TASK TO COMPLETE
Scan the records below for the line with "sprayer (green) (313,314,353,402)" and the line with "citrus fruit (golden) (439,175,489,209)". Repeat those two lines and every line between them exactly, and nothing else.
━━━ INPUT
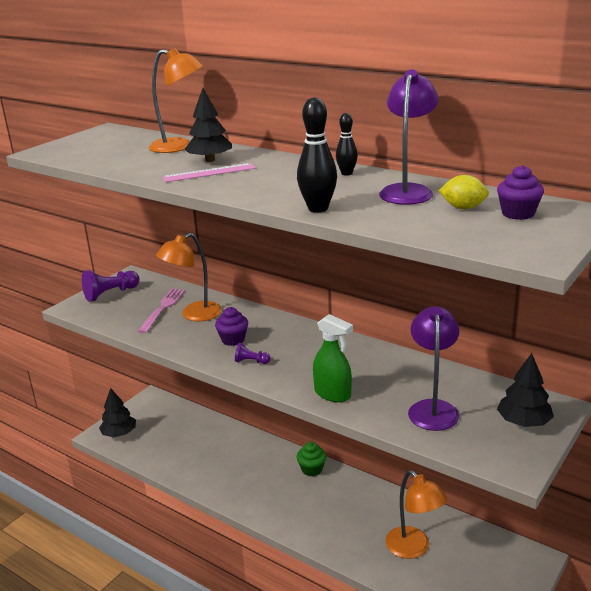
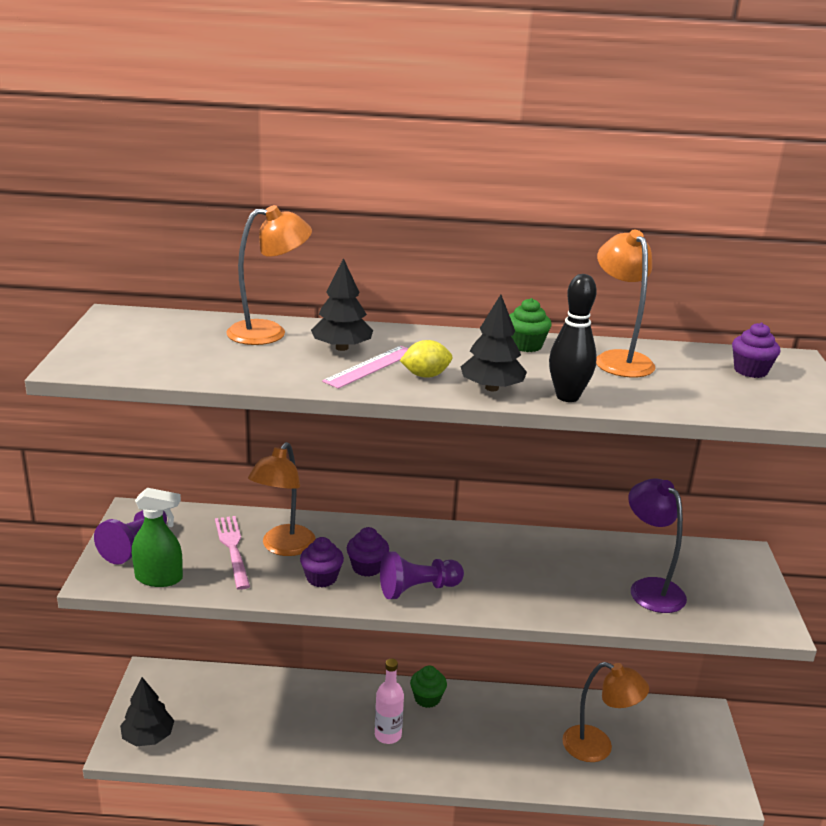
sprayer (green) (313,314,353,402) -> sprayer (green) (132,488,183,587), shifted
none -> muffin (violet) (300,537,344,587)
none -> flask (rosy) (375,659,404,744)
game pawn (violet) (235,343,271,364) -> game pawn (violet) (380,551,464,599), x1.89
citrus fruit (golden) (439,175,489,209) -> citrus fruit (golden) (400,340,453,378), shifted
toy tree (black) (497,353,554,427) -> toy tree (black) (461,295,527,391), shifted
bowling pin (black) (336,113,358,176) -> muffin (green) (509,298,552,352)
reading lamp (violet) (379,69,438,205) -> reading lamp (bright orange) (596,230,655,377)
━━━━━━
━━━ INPUT
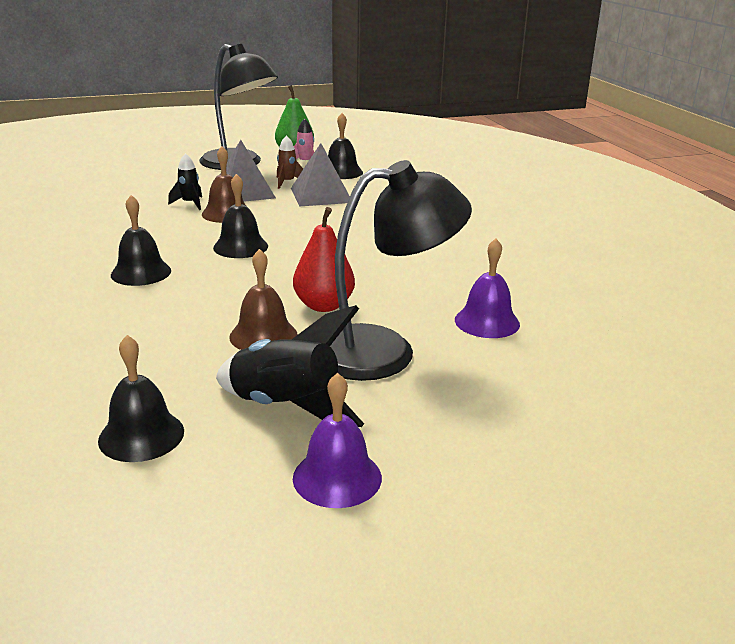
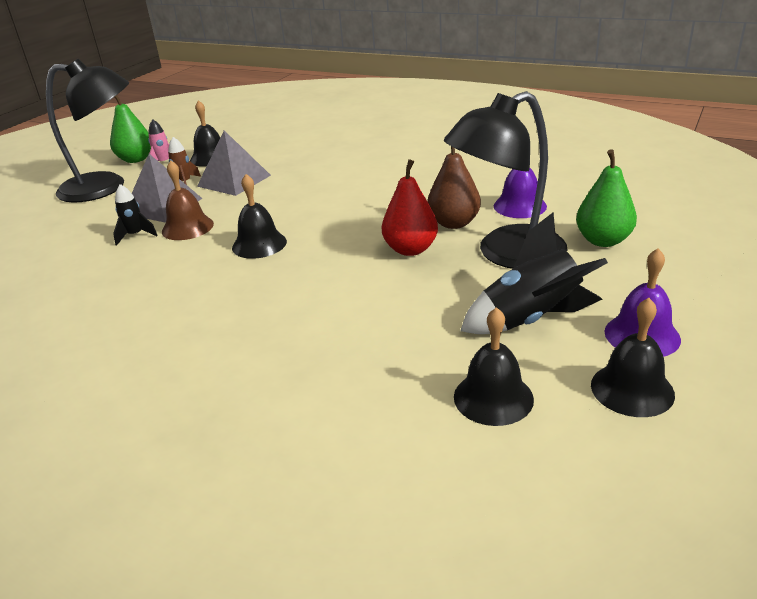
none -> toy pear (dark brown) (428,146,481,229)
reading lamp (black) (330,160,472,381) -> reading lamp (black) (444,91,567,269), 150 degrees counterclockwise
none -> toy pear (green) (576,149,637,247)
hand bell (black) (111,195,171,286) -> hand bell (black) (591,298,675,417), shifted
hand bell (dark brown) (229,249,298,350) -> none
━━━━━━
COMPLETED EXERCISE
sprayer (green) (313,314,353,402) -> sprayer (green) (132,488,183,587), shifted
none -> muffin (violet) (300,537,344,587)
none -> flask (rosy) (375,659,404,744)
game pawn (violet) (235,343,271,364) -> game pawn (violet) (380,551,464,599), x1.89
citrus fruit (golden) (439,175,489,209) -> citrus fruit (golden) (400,340,453,378), shifted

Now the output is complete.